THE INPUT:
##############################
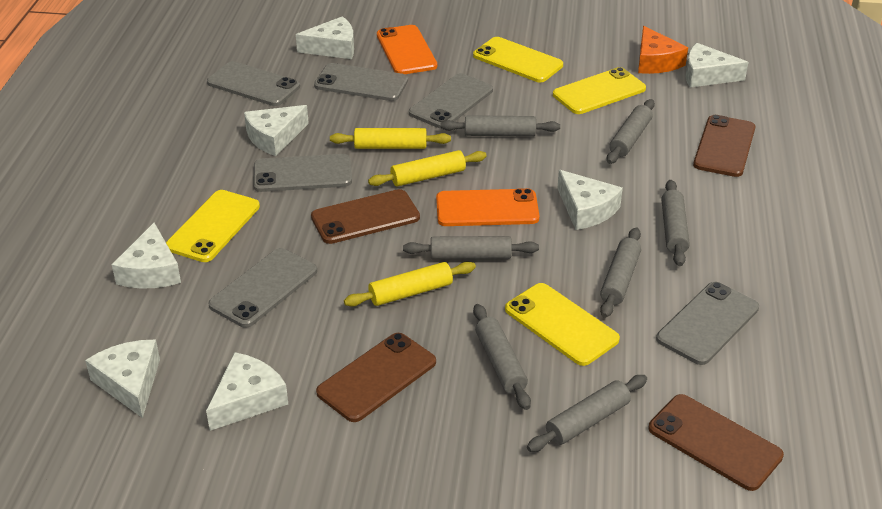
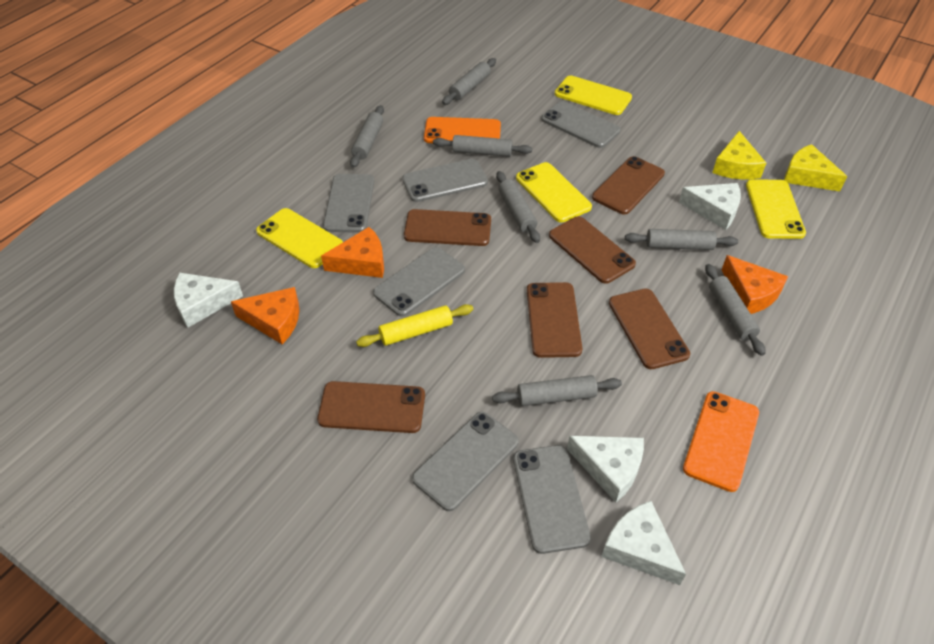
brown phone: 4 -> 6
orange cheese: 1 -> 3
white cheese: 7 -> 4
yellow cheese: 0 -> 2
yellow rolling pin: 3 -> 1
##############################
THE PROBLEM: Would you repeat the entries exactly, but with no pictures?

RESPONSE FOR THIS EXERCISE:
brown phone: 4 -> 6
orange cheese: 1 -> 3
white cheese: 7 -> 4
yellow cheese: 0 -> 2
yellow rolling pin: 3 -> 1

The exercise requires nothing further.